**Data records**:
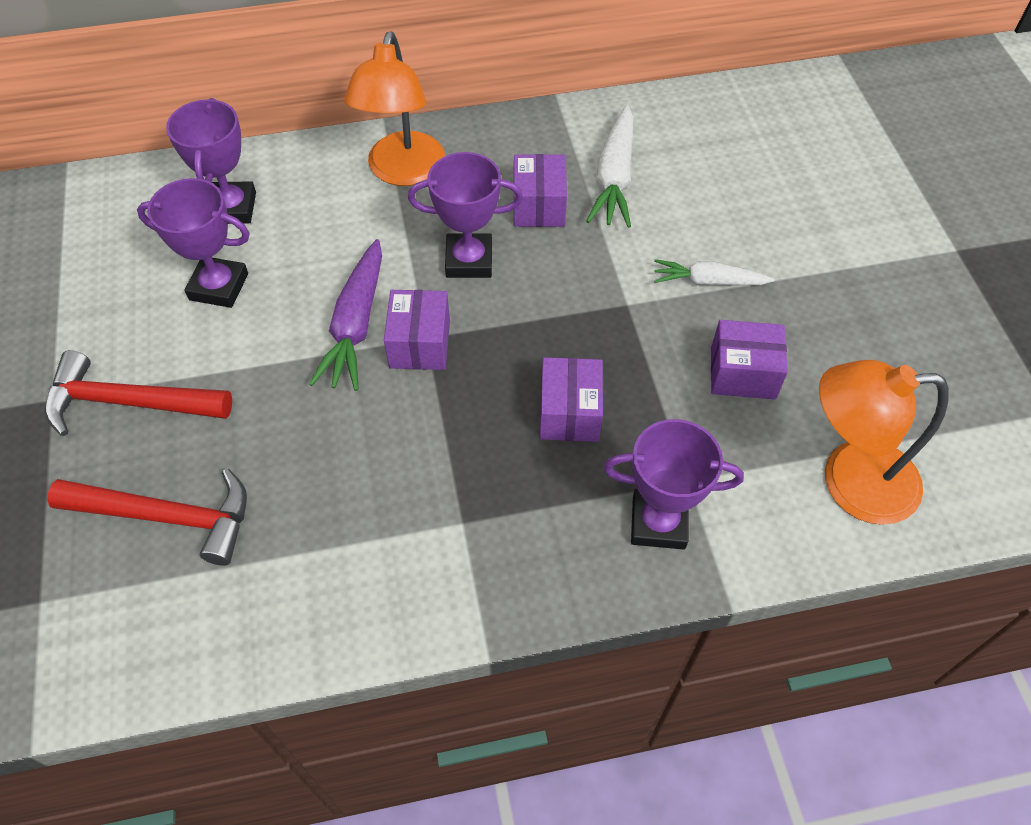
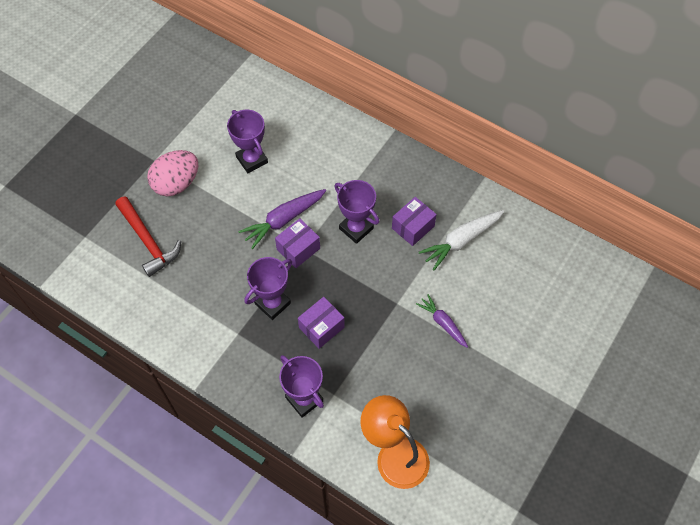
camera: 45 degrees right, 5 degrees up
red hammer [45,350,232,436] -> pink egg [147,150,198,197]
purple trophy [166,98,256,224] -> purple trophy moved to [244,257,292,320]
orange lamp [344,31,445,186] -> none
white carrot [654,259,775,286] -> purple carrot [416,294,468,348]
purple box [711,320,788,399] -> none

**Prompt**: Please reproduce the records above exactly, leaving out every picture.

**Task response**:
camera: 45 degrees right, 5 degrees up
red hammer [45,350,232,436] -> pink egg [147,150,198,197]
purple trophy [166,98,256,224] -> purple trophy moved to [244,257,292,320]
orange lamp [344,31,445,186] -> none
white carrot [654,259,775,286] -> purple carrot [416,294,468,348]
purple box [711,320,788,399] -> none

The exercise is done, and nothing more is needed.